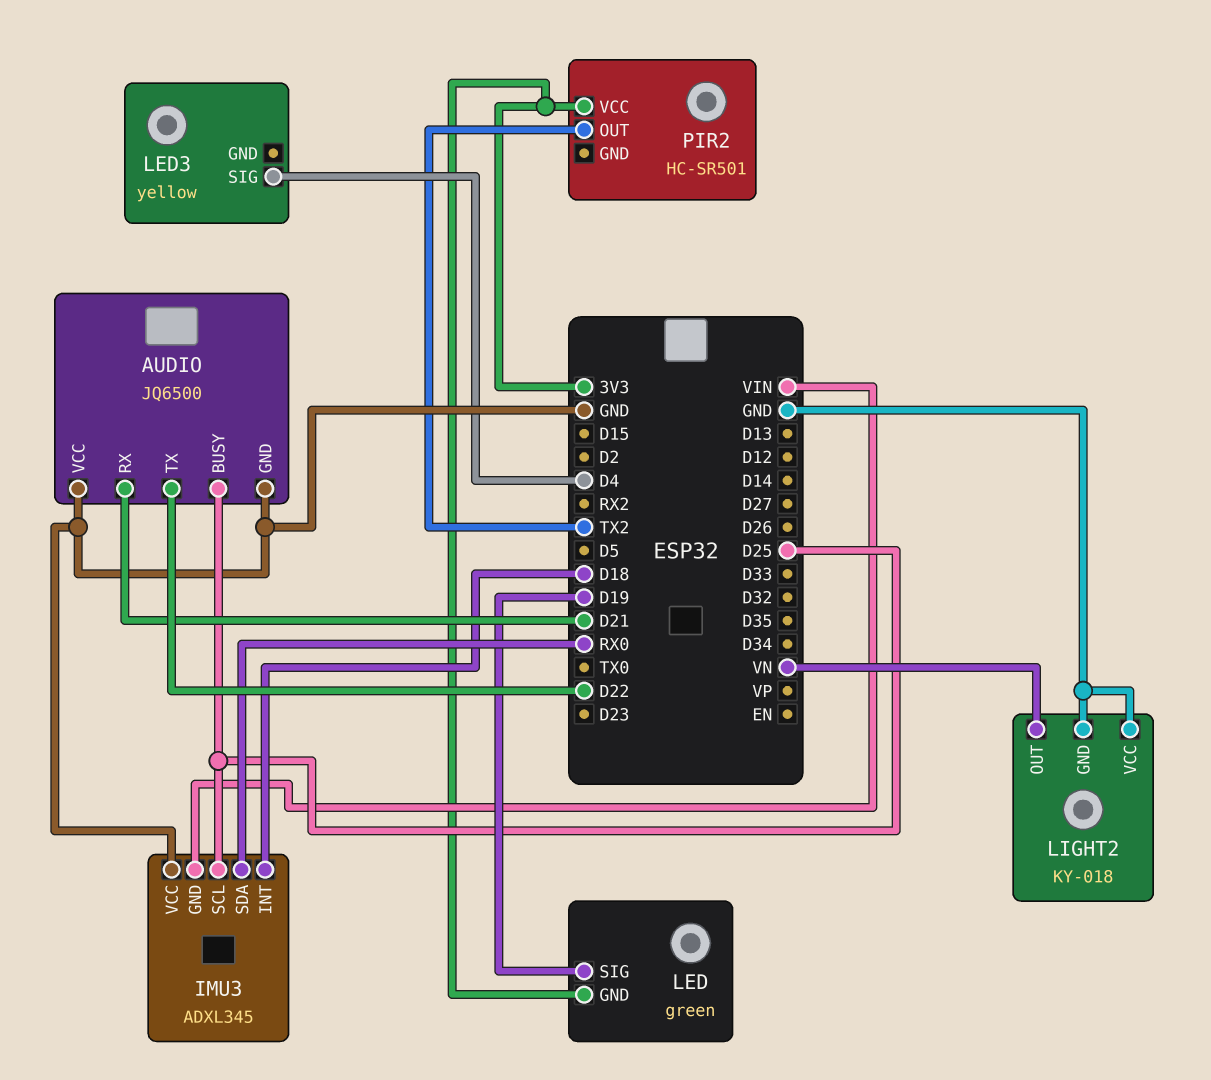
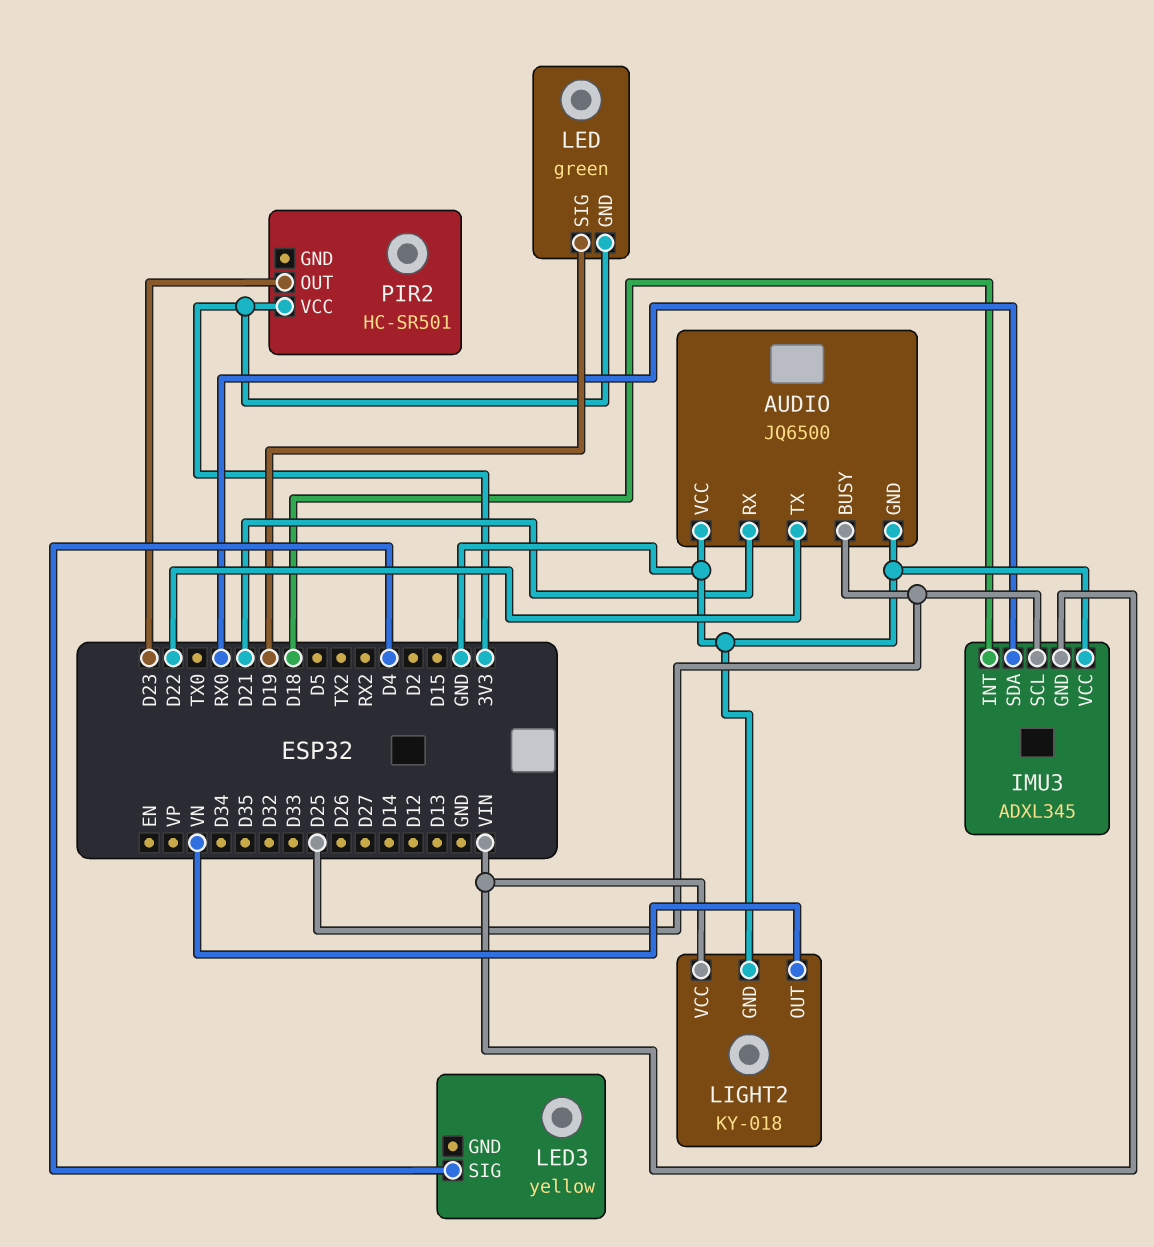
LIGHT2 pin VCC: GND -> VIN
PIR2 pin OUT: TX2 -> D23

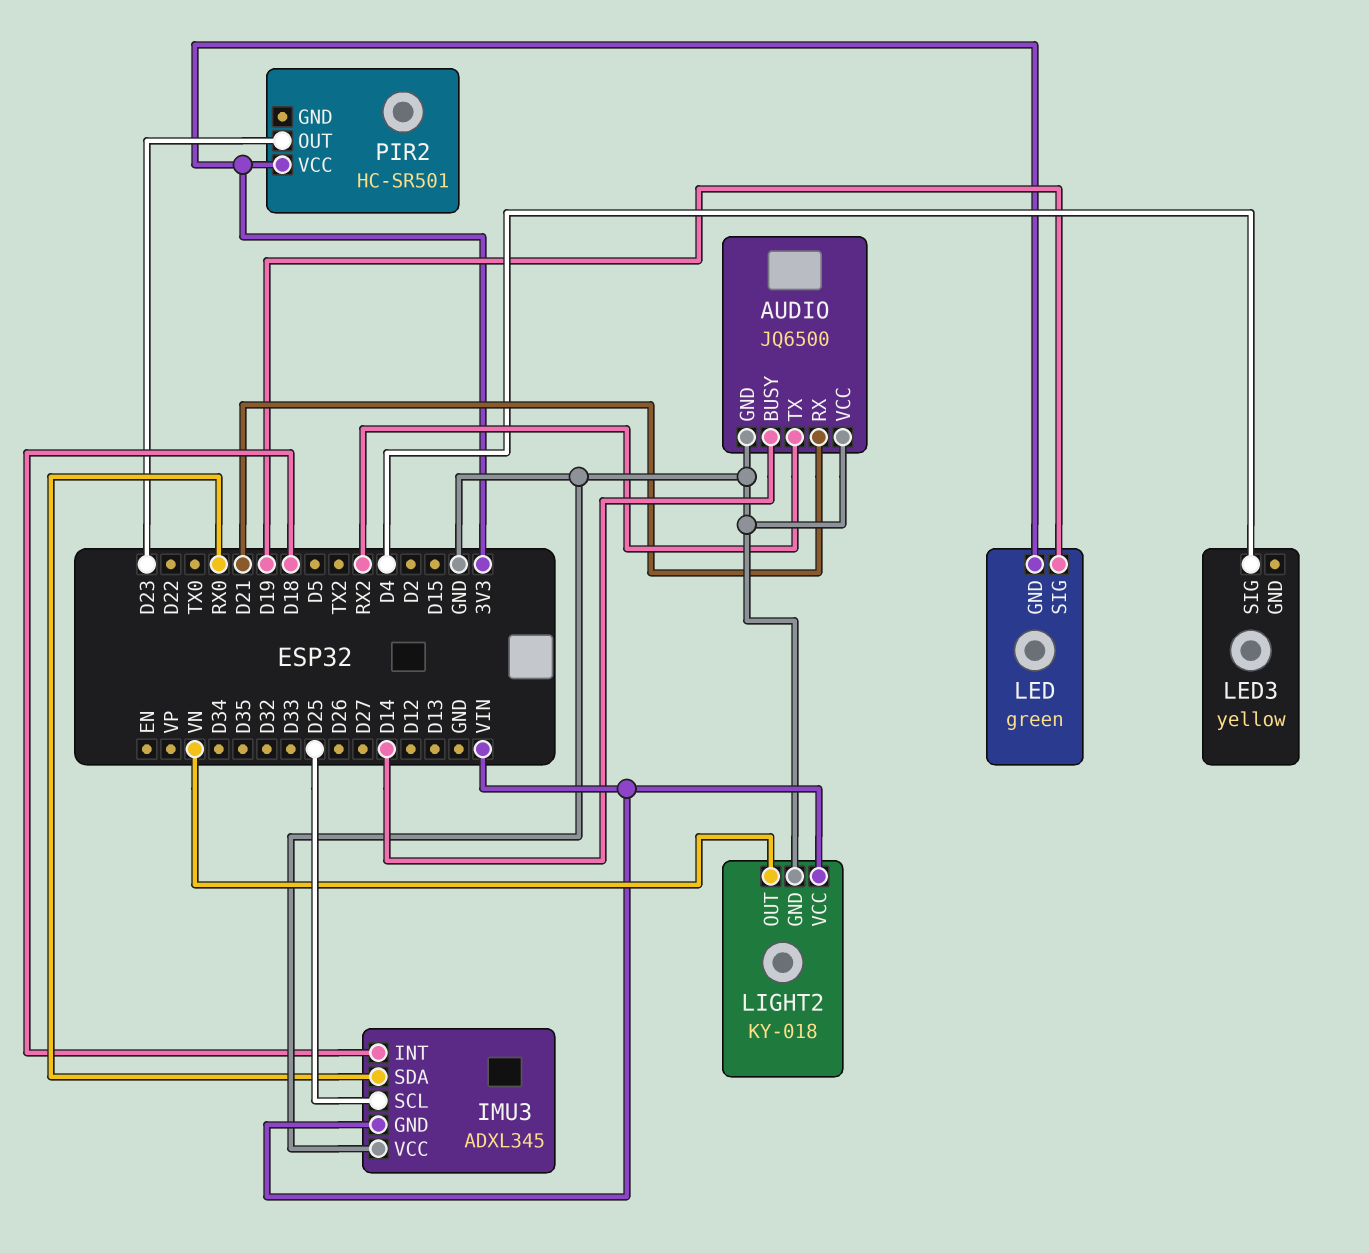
AUDIO pin BUSY: D25 -> D14
AUDIO pin TX: D22 -> RX2

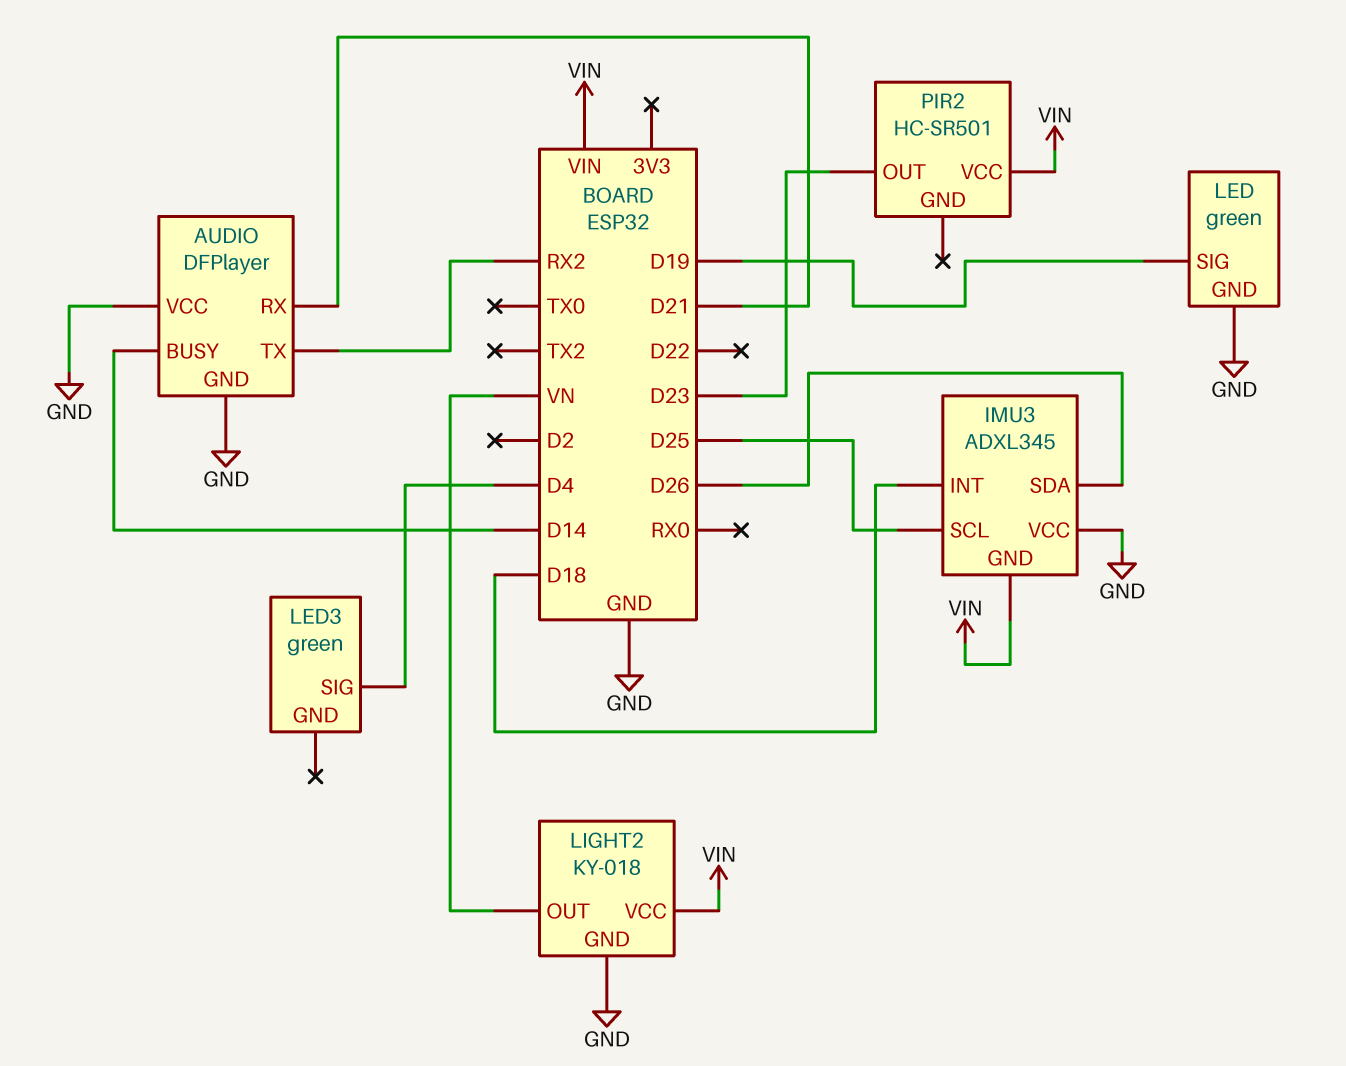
AUDIO: JQ6500 -> DFPlayer
IMU3 pin SDA: RX0 -> D26
LED pin GND: 3V3 -> GND
LED3: yellow -> green
PIR2 pin VCC: 3V3 -> VIN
┄┄┄┄┄┄
#### WORK ORDER
Bring together all lines from the listing that contain the word "AUDIO".

#### WRITTEN SOLUTION
AUDIO pin BUSY: D25 -> D14
AUDIO pin TX: D22 -> RX2
AUDIO: JQ6500 -> DFPlayer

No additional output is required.